--- Directions ---
Exactly as written, transcribe each record below.

- Opening Delimiter -

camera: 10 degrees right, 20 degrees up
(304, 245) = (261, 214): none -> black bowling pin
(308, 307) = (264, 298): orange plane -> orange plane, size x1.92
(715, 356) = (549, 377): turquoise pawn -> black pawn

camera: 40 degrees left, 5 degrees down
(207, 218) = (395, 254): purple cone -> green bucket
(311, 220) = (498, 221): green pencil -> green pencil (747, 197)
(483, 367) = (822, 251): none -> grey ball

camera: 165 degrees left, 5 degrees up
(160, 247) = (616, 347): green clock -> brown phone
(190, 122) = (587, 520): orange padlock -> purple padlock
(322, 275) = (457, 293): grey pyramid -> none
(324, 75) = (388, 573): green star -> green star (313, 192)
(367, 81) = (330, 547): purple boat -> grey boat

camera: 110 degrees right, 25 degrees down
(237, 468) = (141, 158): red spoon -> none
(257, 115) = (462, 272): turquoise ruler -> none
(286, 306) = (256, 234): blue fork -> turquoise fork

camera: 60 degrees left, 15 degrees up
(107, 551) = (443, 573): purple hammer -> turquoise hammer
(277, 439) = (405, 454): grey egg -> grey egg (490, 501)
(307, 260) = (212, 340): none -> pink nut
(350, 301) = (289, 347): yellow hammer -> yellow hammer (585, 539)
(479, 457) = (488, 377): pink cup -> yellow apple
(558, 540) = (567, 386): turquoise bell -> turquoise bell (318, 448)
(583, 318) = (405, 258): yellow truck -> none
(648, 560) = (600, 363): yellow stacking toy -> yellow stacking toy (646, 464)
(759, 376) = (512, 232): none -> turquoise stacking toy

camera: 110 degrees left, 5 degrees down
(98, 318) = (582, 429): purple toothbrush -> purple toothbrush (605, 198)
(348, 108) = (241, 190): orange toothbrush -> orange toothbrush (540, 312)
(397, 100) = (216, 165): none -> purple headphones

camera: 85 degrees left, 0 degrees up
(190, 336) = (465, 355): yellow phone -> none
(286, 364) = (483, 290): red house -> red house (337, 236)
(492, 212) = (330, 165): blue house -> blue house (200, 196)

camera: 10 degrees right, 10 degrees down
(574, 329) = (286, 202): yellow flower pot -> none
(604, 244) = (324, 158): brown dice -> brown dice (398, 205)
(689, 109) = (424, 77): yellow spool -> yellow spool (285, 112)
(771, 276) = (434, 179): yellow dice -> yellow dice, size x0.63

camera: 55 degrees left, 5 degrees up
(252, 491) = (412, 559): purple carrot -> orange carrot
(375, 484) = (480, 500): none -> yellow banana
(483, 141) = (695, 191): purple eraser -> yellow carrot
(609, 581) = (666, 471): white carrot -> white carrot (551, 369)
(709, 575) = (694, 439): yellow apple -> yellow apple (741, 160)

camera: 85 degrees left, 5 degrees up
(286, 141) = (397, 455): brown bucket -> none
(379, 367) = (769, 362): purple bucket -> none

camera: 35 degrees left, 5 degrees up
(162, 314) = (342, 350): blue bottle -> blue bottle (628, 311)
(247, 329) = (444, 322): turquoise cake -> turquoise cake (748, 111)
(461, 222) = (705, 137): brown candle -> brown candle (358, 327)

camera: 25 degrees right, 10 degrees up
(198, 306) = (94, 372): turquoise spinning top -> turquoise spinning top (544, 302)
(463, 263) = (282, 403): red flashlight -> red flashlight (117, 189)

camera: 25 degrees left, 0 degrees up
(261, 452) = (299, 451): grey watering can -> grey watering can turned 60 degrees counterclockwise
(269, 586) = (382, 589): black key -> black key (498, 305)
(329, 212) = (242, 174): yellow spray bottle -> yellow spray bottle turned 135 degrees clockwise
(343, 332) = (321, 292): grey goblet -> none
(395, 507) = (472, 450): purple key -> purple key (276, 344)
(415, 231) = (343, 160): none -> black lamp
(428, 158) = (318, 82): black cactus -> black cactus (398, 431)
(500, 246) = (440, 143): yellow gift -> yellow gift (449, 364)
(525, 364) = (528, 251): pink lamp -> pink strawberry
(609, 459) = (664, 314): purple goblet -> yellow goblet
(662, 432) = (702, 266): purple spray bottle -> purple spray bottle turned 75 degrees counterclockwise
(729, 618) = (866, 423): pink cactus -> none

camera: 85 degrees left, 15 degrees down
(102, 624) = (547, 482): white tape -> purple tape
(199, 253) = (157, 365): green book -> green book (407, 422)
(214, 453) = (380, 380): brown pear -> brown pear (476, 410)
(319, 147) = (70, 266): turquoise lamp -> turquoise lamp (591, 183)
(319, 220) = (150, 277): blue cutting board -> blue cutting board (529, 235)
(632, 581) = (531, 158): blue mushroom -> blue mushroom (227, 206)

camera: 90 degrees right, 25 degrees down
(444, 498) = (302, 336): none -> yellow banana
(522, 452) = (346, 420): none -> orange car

- Closing Delimiter -

--- Result of the task ---
camera: 10 degrees right, 20 degrees up
(304, 245) = (261, 214): none -> black bowling pin
(308, 307) = (264, 298): orange plane -> orange plane, size x1.92
(715, 356) = (549, 377): turquoise pawn -> black pawn

camera: 40 degrees left, 5 degrees down
(207, 218) = (395, 254): purple cone -> green bucket
(311, 220) = (498, 221): green pencil -> green pencil (747, 197)
(483, 367) = (822, 251): none -> grey ball

camera: 165 degrees left, 5 degrees up
(160, 247) = (616, 347): green clock -> brown phone
(190, 122) = (587, 520): orange padlock -> purple padlock
(322, 275) = (457, 293): grey pyramid -> none
(324, 75) = (388, 573): green star -> green star (313, 192)
(367, 81) = (330, 547): purple boat -> grey boat

camera: 110 degrees right, 25 degrees down
(237, 468) = (141, 158): red spoon -> none
(257, 115) = (462, 272): turquoise ruler -> none
(286, 306) = (256, 234): blue fork -> turquoise fork

camera: 60 degrees left, 15 degrees up
(107, 551) = (443, 573): purple hammer -> turquoise hammer
(277, 439) = (405, 454): grey egg -> grey egg (490, 501)
(307, 260) = (212, 340): none -> pink nut
(350, 301) = (289, 347): yellow hammer -> yellow hammer (585, 539)
(479, 457) = (488, 377): pink cup -> yellow apple
(558, 540) = (567, 386): turquoise bell -> turquoise bell (318, 448)
(583, 318) = (405, 258): yellow truck -> none
(648, 560) = (600, 363): yellow stacking toy -> yellow stacking toy (646, 464)
(759, 376) = (512, 232): none -> turquoise stacking toy

camera: 110 degrees left, 5 degrees down
(98, 318) = (582, 429): purple toothbrush -> purple toothbrush (605, 198)
(348, 108) = (241, 190): orange toothbrush -> orange toothbrush (540, 312)
(397, 100) = (216, 165): none -> purple headphones

camera: 85 degrees left, 0 degrees up
(190, 336) = (465, 355): yellow phone -> none
(286, 364) = (483, 290): red house -> red house (337, 236)
(492, 212) = (330, 165): blue house -> blue house (200, 196)

camera: 10 degrees right, 10 degrees down
(574, 329) = (286, 202): yellow flower pot -> none
(604, 244) = (324, 158): brown dice -> brown dice (398, 205)
(689, 109) = (424, 77): yellow spool -> yellow spool (285, 112)
(771, 276) = (434, 179): yellow dice -> yellow dice, size x0.63

camera: 55 degrees left, 5 degrees up
(252, 491) = (412, 559): purple carrot -> orange carrot
(375, 484) = (480, 500): none -> yellow banana
(483, 141) = (695, 191): purple eraser -> yellow carrot
(609, 581) = (666, 471): white carrot -> white carrot (551, 369)
(709, 575) = (694, 439): yellow apple -> yellow apple (741, 160)

camera: 85 degrees left, 5 degrees up
(286, 141) = (397, 455): brown bucket -> none
(379, 367) = (769, 362): purple bucket -> none

camera: 35 degrees left, 5 degrees up
(162, 314) = (342, 350): blue bottle -> blue bottle (628, 311)
(247, 329) = (444, 322): turquoise cake -> turquoise cake (748, 111)
(461, 222) = (705, 137): brown candle -> brown candle (358, 327)

camera: 25 degrees right, 10 degrees up
(198, 306) = (94, 372): turquoise spinning top -> turquoise spinning top (544, 302)
(463, 263) = (282, 403): red flashlight -> red flashlight (117, 189)

camera: 25 degrees left, 0 degrees up
(261, 452) = (299, 451): grey watering can -> grey watering can turned 60 degrees counterclockwise
(269, 586) = (382, 589): black key -> black key (498, 305)
(329, 212) = (242, 174): yellow spray bottle -> yellow spray bottle turned 135 degrees clockwise
(343, 332) = (321, 292): grey goblet -> none
(395, 507) = (472, 450): purple key -> purple key (276, 344)
(415, 231) = (343, 160): none -> black lamp
(428, 158) = (318, 82): black cactus -> black cactus (398, 431)
(500, 246) = (440, 143): yellow gift -> yellow gift (449, 364)
(525, 364) = (528, 251): pink lamp -> pink strawberry
(609, 459) = (664, 314): purple goblet -> yellow goblet
(662, 432) = (702, 266): purple spray bottle -> purple spray bottle turned 75 degrees counterclockwise
(729, 618) = (866, 423): pink cactus -> none

camera: 85 degrees left, 15 degrees down
(102, 624) = (547, 482): white tape -> purple tape
(199, 253) = (157, 365): green book -> green book (407, 422)
(214, 453) = (380, 380): brown pear -> brown pear (476, 410)
(319, 147) = (70, 266): turquoise lamp -> turquoise lamp (591, 183)
(319, 220) = (150, 277): blue cutting board -> blue cutting board (529, 235)
(632, 581) = (531, 158): blue mushroom -> blue mushroom (227, 206)

camera: 90 degrees right, 25 degrees down
(444, 498) = (302, 336): none -> yellow banana
(522, 452) = (346, 420): none -> orange car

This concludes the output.